■ **Data section**:

##############################

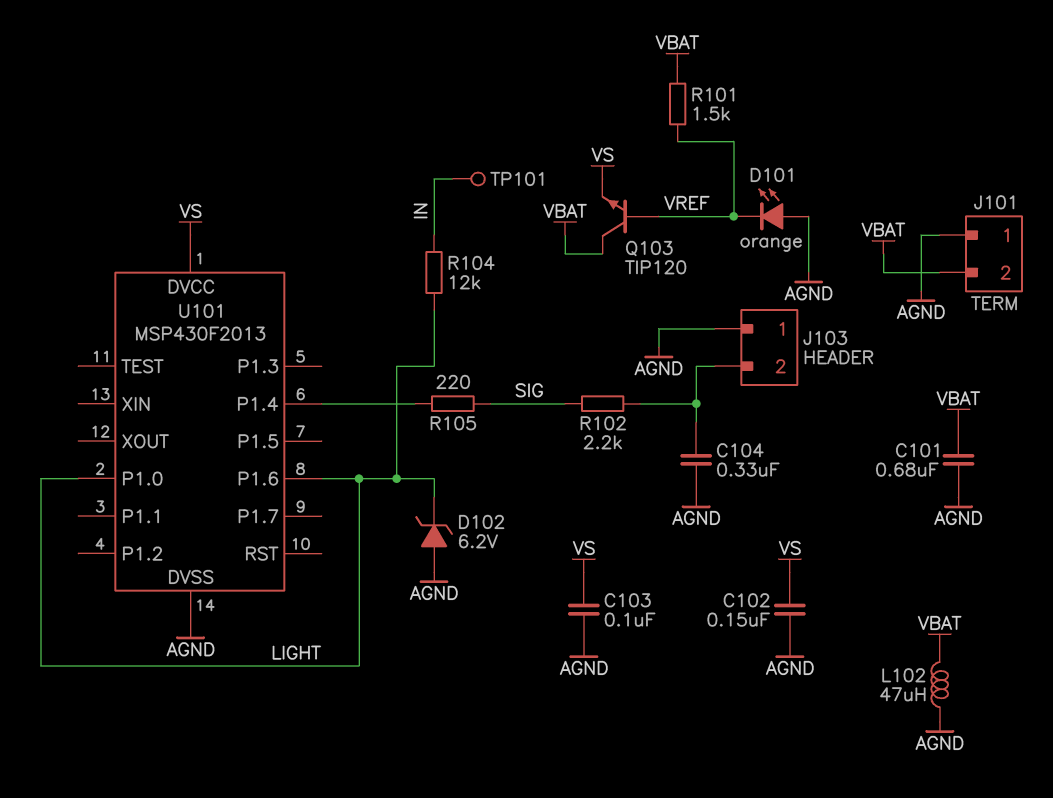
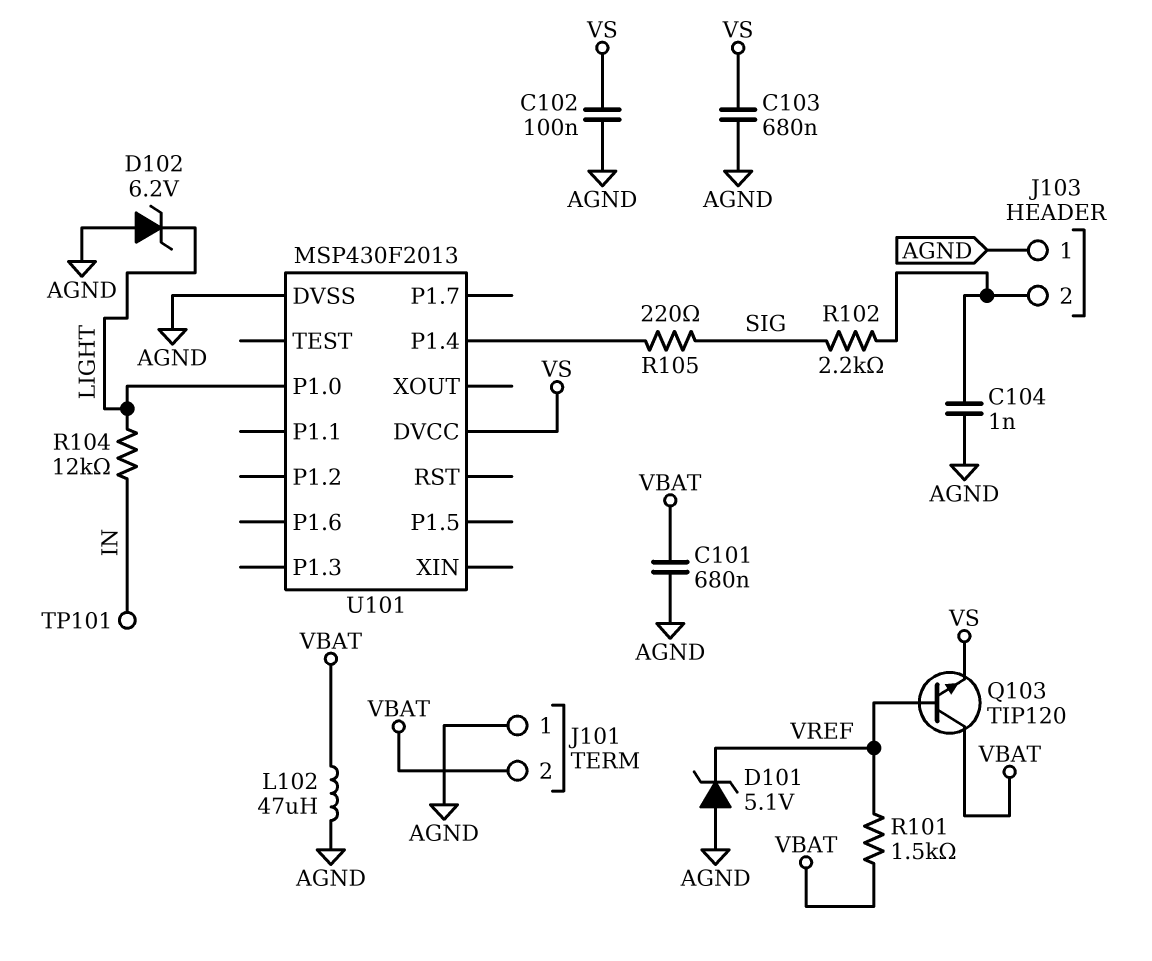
C102: 150nF (AGND, VS) -> 100nF (AGND, VS)
C103: 100nF (AGND, VS) -> 680nF (AGND, VS)
C104: 330nF (AGND, J103/2) -> 1nF (AGND, J103/2)
D101: LED orange (A AGND, K VREF) -> zener 5.1V (A AGND, K VREF)
U101 pin P1.6: LIGHT -> none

##############################

Here, the lines to copy run from the one containing "C104: 330nF (AGND, J103/2)" to the final line of the listing; copy them exactly and nothing else.

C104: 330nF (AGND, J103/2) -> 1nF (AGND, J103/2)
D101: LED orange (A AGND, K VREF) -> zener 5.1V (A AGND, K VREF)
U101 pin P1.6: LIGHT -> none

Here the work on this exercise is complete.